**Exercise description:**
Any picture must be dropped, but each line of the data should be duplicated exactly.

Data for analysis: Begin

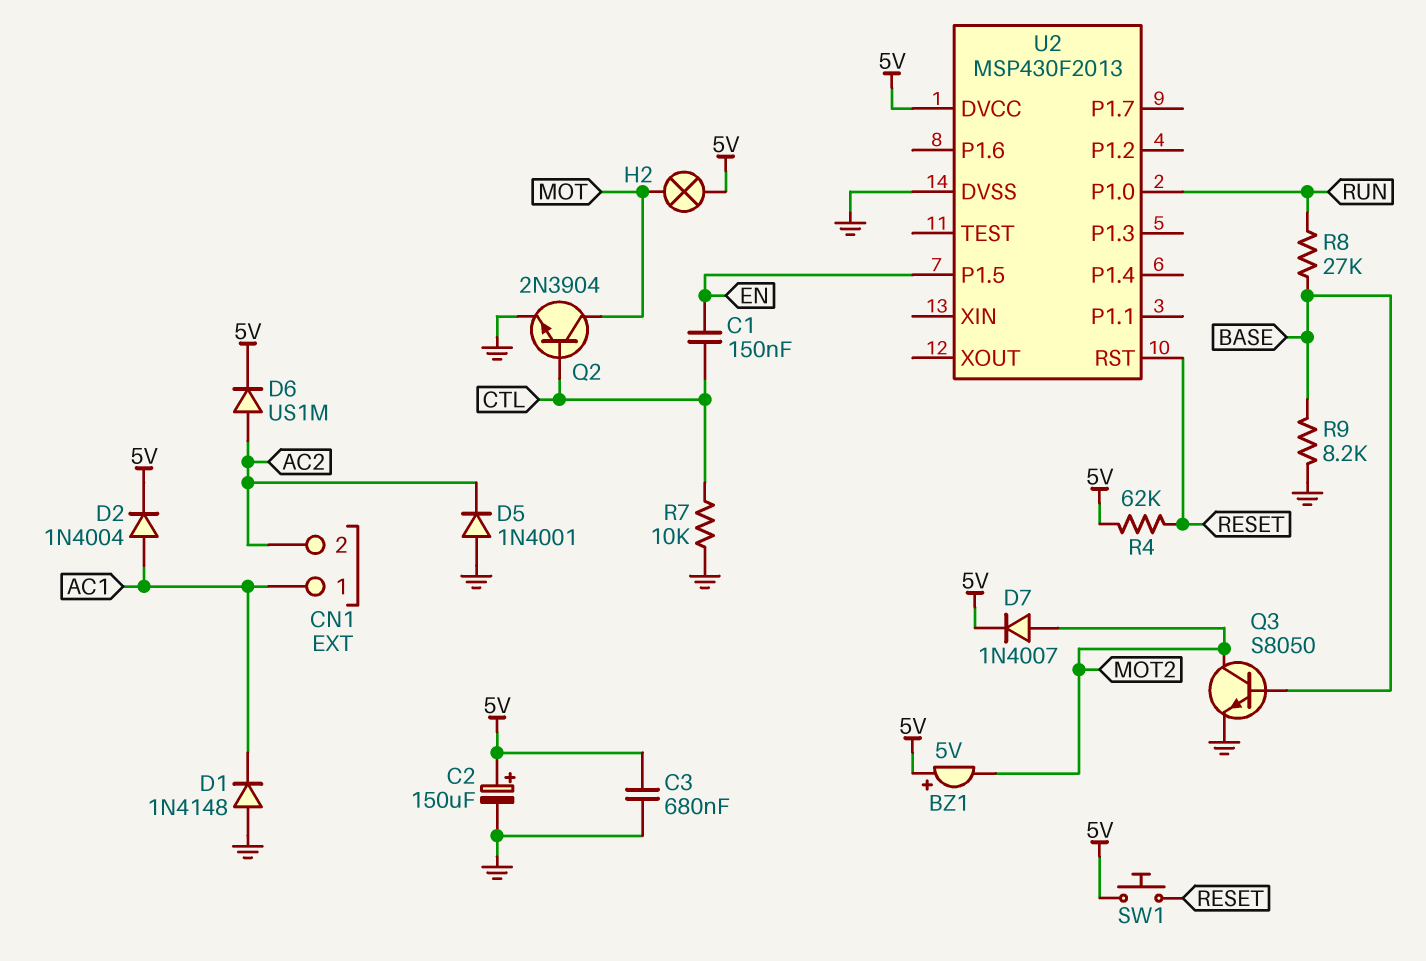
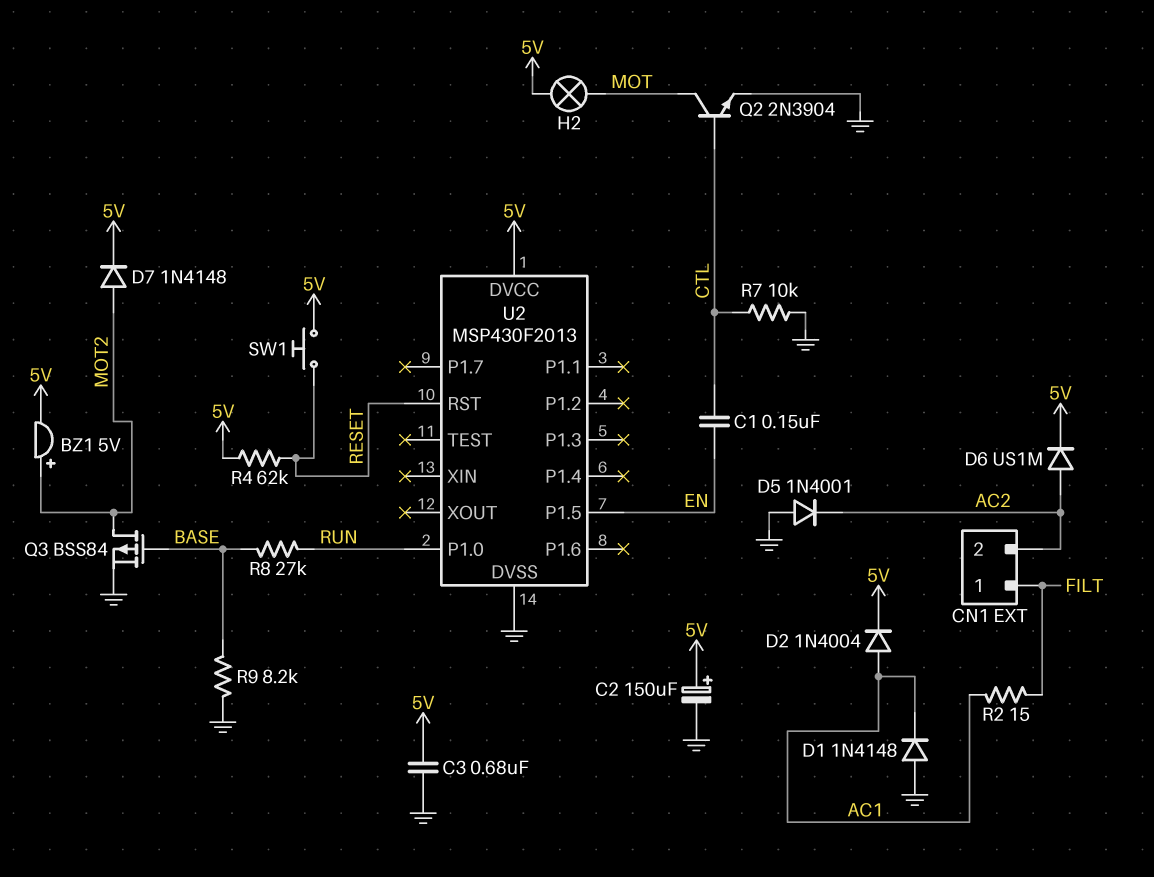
BZ1: buzzer 5V (plus 5V, minus MOT2) -> buzzer 5V (plus MOT2, minus 5V)
CN1 pin 1: AC1 -> FILT
D7: diode 1N4007 (A MOT2, K 5V) -> diode 1N4148 (A MOT2, K 5V)
Q3: NPN S8050 (B BASE, C MOT2, E GND) -> PMOS BSS84 (G BASE, D MOT2, S GND)
R2: none -> 15 (AC1, FILT)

Data for analysis: End

**Solution:**
BZ1: buzzer 5V (plus 5V, minus MOT2) -> buzzer 5V (plus MOT2, minus 5V)
CN1 pin 1: AC1 -> FILT
D7: diode 1N4007 (A MOT2, K 5V) -> diode 1N4148 (A MOT2, K 5V)
Q3: NPN S8050 (B BASE, C MOT2, E GND) -> PMOS BSS84 (G BASE, D MOT2, S GND)
R2: none -> 15 (AC1, FILT)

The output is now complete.